#### Assigned task
Exactly the lines from the line with "(424, 259) = (543, 484): grey boat -> none" through the final line of the records below, both ends included, are to be set down. Do not include pictures.

Stored items from a collection
..........

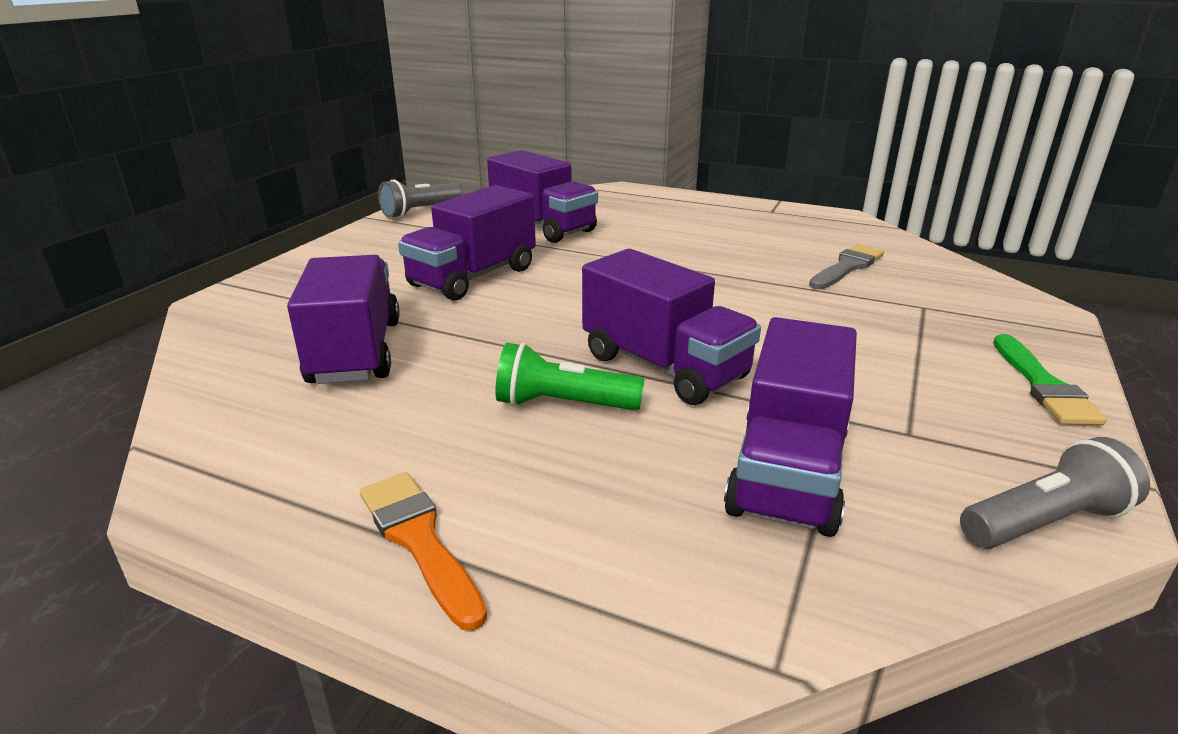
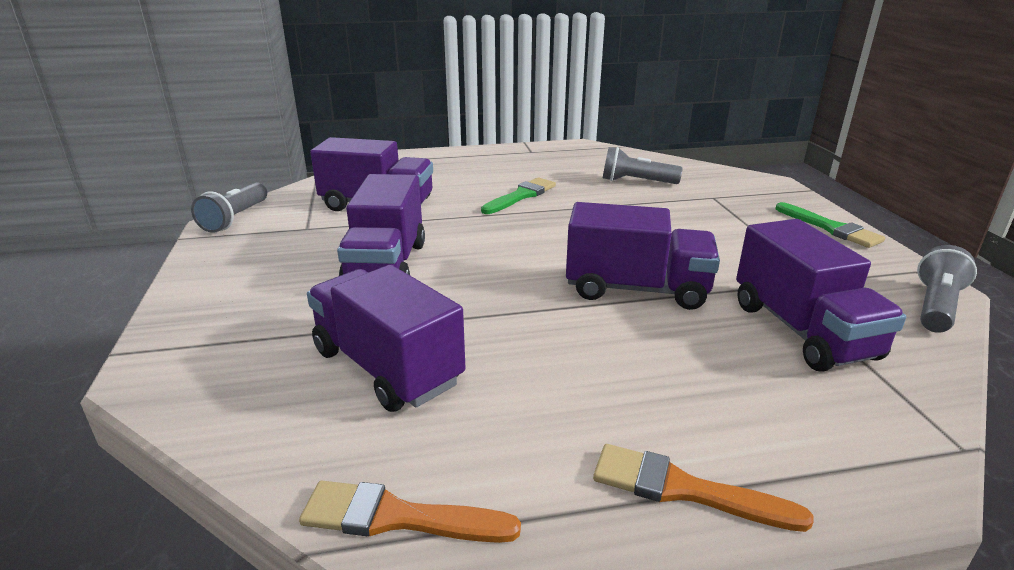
camera: 35 degrees left, 0 degrees up
(207, 452) = (397, 517): none -> orange brush
(563, 404) = (616, 343): green flashlight -> none
(689, 250) = (521, 196): none -> green brush
(847, 267) = (636, 182): grey brush -> grey flashlight

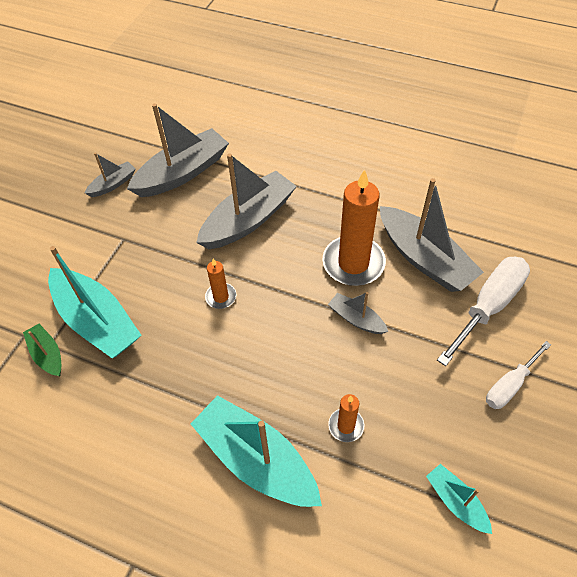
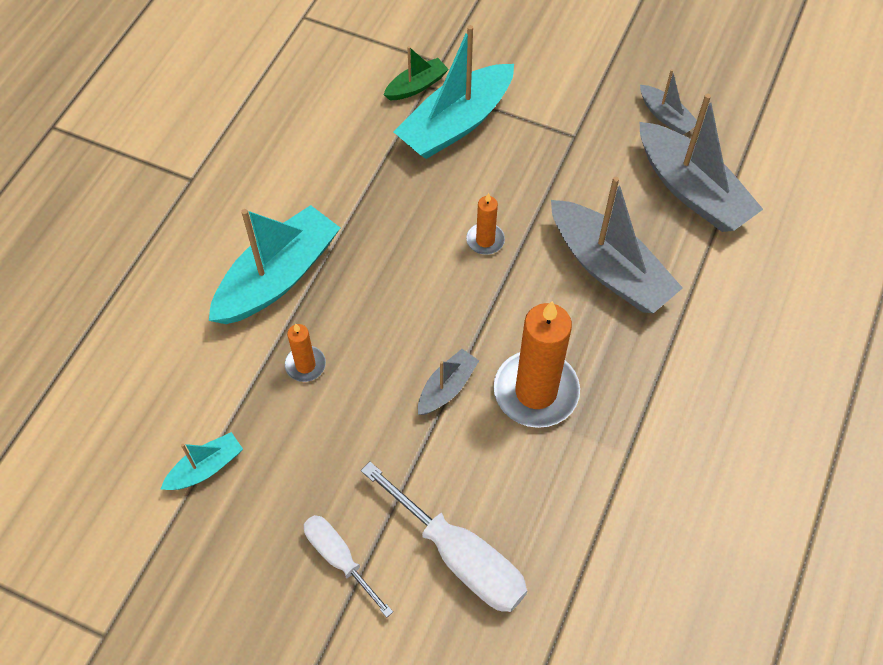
camera: 90 degrees right, 5 degrees up
(424, 259) = (543, 484): grey boat -> none

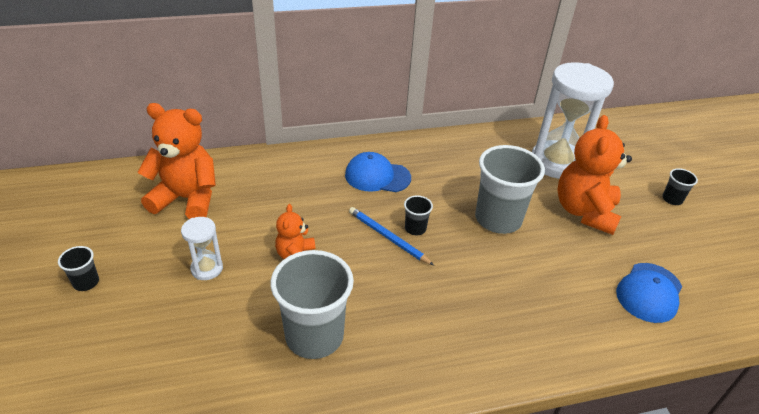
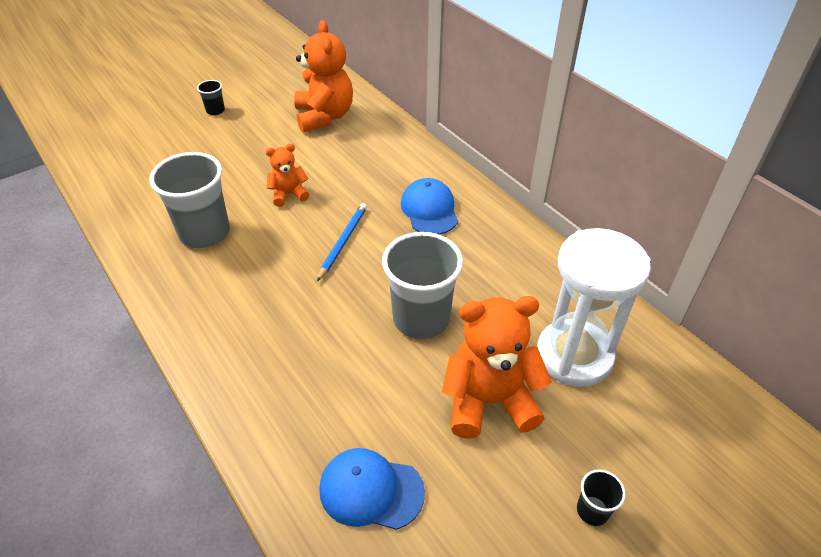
camera: 70 degrees right, 5 degrees up
(207, 268) = (252, 155): white hourglass -> none
(415, 228) = (366, 257): black cup -> none

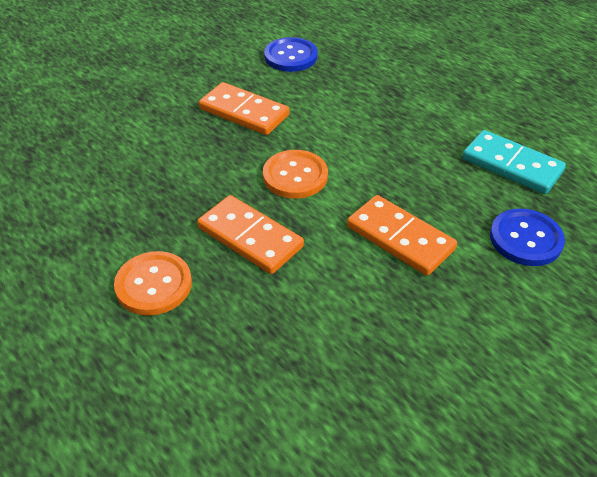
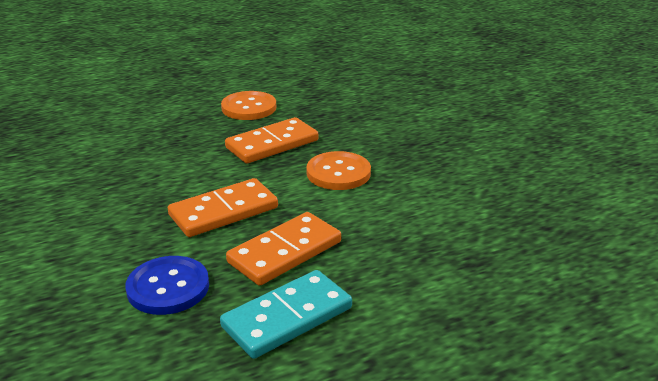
camera: 105 degrees right, 15 degrees down
(244, 112) = (451, 159): orange domino -> orange domino (285, 252)
(290, 56) = (563, 200): blue button -> none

..........

#### Task output
(424, 259) = (543, 484): grey boat -> none

camera: 70 degrees right, 5 degrees up
(207, 268) = (252, 155): white hourglass -> none
(415, 228) = (366, 257): black cup -> none

camera: 105 degrees right, 15 degrees down
(244, 112) = (451, 159): orange domino -> orange domino (285, 252)
(290, 56) = (563, 200): blue button -> none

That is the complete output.